====== Extracted data ======

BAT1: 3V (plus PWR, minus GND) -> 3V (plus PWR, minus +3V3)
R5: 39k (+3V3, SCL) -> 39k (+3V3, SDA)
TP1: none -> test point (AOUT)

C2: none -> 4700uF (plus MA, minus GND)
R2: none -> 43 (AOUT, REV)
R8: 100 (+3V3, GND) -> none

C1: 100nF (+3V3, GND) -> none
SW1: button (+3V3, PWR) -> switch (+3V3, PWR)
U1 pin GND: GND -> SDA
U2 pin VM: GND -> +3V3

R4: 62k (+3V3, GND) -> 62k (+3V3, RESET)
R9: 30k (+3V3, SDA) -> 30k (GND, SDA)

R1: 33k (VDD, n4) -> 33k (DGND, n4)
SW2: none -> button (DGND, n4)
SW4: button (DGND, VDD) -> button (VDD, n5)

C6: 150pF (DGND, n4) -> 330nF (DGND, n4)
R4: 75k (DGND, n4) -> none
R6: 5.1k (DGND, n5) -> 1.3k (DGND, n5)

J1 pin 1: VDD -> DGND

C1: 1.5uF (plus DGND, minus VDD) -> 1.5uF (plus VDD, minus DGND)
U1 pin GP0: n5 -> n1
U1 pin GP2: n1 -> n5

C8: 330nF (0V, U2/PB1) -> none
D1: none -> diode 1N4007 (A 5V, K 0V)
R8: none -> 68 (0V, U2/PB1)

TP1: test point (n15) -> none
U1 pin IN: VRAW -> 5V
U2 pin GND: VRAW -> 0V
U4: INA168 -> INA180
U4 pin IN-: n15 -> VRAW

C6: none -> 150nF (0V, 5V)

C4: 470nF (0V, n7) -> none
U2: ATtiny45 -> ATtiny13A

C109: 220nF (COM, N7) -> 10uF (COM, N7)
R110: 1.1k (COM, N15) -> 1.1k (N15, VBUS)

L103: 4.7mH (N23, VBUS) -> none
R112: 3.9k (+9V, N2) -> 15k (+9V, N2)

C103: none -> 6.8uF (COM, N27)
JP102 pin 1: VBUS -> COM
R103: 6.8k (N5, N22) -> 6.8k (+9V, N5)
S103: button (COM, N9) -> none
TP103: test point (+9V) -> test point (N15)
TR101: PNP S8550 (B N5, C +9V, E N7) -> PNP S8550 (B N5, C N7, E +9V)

======

What you need to do: Every entry must be set down again exactly as it reads.

Written answer:
BAT1: 3V (plus PWR, minus GND) -> 3V (plus PWR, minus +3V3)
R5: 39k (+3V3, SCL) -> 39k (+3V3, SDA)
TP1: none -> test point (AOUT)

C2: none -> 4700uF (plus MA, minus GND)
R2: none -> 43 (AOUT, REV)
R8: 100 (+3V3, GND) -> none

C1: 100nF (+3V3, GND) -> none
SW1: button (+3V3, PWR) -> switch (+3V3, PWR)
U1 pin GND: GND -> SDA
U2 pin VM: GND -> +3V3

R4: 62k (+3V3, GND) -> 62k (+3V3, RESET)
R9: 30k (+3V3, SDA) -> 30k (GND, SDA)

R1: 33k (VDD, n4) -> 33k (DGND, n4)
SW2: none -> button (DGND, n4)
SW4: button (DGND, VDD) -> button (VDD, n5)

C6: 150pF (DGND, n4) -> 330nF (DGND, n4)
R4: 75k (DGND, n4) -> none
R6: 5.1k (DGND, n5) -> 1.3k (DGND, n5)

J1 pin 1: VDD -> DGND

C1: 1.5uF (plus DGND, minus VDD) -> 1.5uF (plus VDD, minus DGND)
U1 pin GP0: n5 -> n1
U1 pin GP2: n1 -> n5

C8: 330nF (0V, U2/PB1) -> none
D1: none -> diode 1N4007 (A 5V, K 0V)
R8: none -> 68 (0V, U2/PB1)

TP1: test point (n15) -> none
U1 pin IN: VRAW -> 5V
U2 pin GND: VRAW -> 0V
U4: INA168 -> INA180
U4 pin IN-: n15 -> VRAW

C6: none -> 150nF (0V, 5V)

C4: 470nF (0V, n7) -> none
U2: ATtiny45 -> ATtiny13A

C109: 220nF (COM, N7) -> 10uF (COM, N7)
R110: 1.1k (COM, N15) -> 1.1k (N15, VBUS)

L103: 4.7mH (N23, VBUS) -> none
R112: 3.9k (+9V, N2) -> 15k (+9V, N2)

C103: none -> 6.8uF (COM, N27)
JP102 pin 1: VBUS -> COM
R103: 6.8k (N5, N22) -> 6.8k (+9V, N5)
S103: button (COM, N9) -> none
TP103: test point (+9V) -> test point (N15)
TR101: PNP S8550 (B N5, C +9V, E N7) -> PNP S8550 (B N5, C N7, E +9V)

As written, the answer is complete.